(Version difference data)
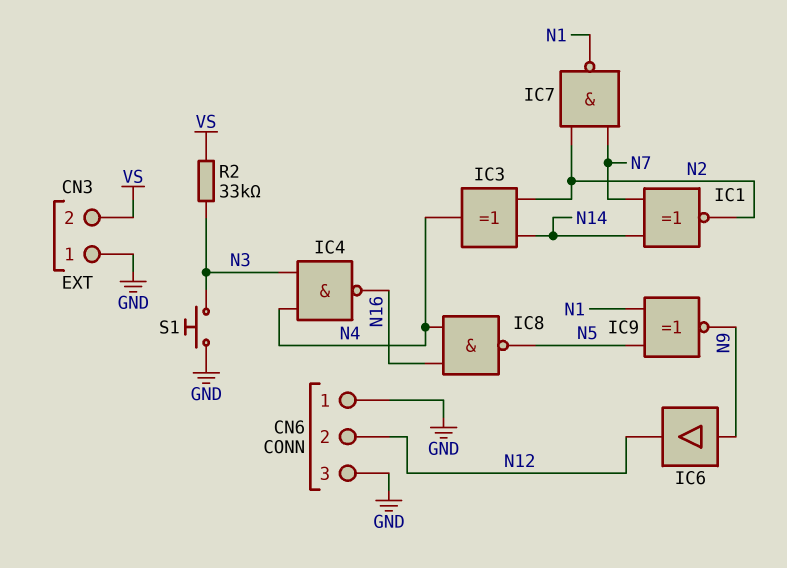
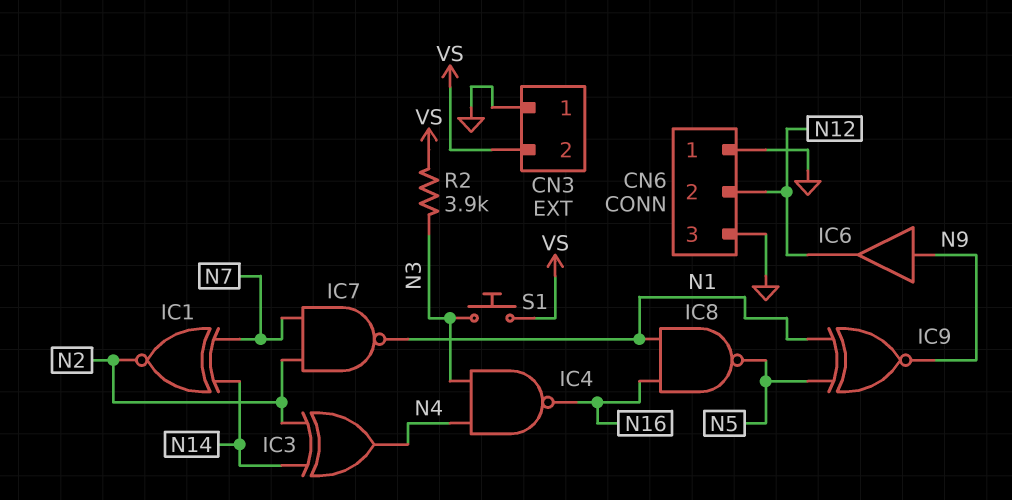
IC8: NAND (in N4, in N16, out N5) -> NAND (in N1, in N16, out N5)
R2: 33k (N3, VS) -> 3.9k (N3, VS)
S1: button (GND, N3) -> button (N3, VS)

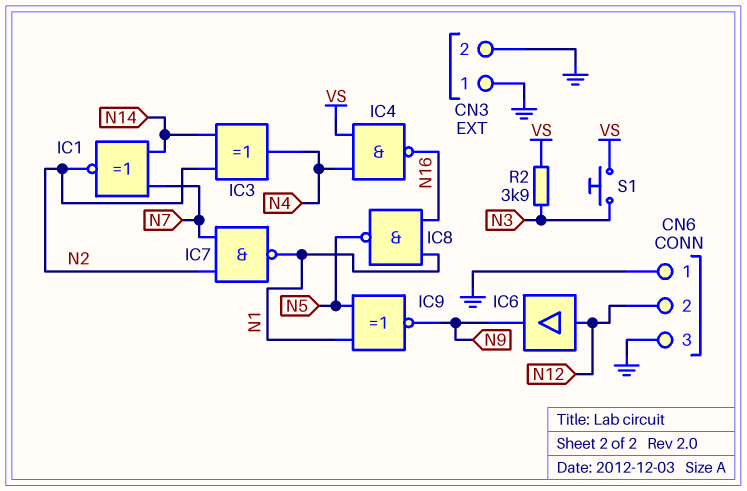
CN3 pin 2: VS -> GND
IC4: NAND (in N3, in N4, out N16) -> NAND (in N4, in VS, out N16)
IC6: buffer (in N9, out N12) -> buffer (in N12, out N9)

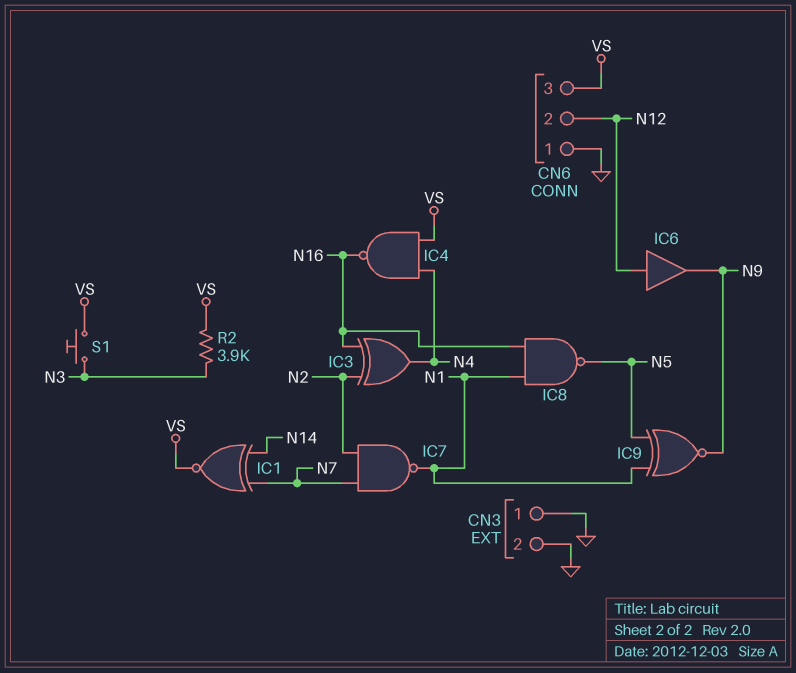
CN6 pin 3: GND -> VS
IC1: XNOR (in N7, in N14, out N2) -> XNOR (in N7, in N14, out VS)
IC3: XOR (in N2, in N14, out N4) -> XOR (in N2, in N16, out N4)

▸ **ASSIGNMENT**:
Output every entry exactly as given; pictures are not part of the copy.

▸ **RESPONSE AREA**:
IC8: NAND (in N4, in N16, out N5) -> NAND (in N1, in N16, out N5)
R2: 33k (N3, VS) -> 3.9k (N3, VS)
S1: button (GND, N3) -> button (N3, VS)

CN3 pin 2: VS -> GND
IC4: NAND (in N3, in N4, out N16) -> NAND (in N4, in VS, out N16)
IC6: buffer (in N9, out N12) -> buffer (in N12, out N9)

CN6 pin 3: GND -> VS
IC1: XNOR (in N7, in N14, out N2) -> XNOR (in N7, in N14, out VS)
IC3: XOR (in N2, in N14, out N4) -> XOR (in N2, in N16, out N4)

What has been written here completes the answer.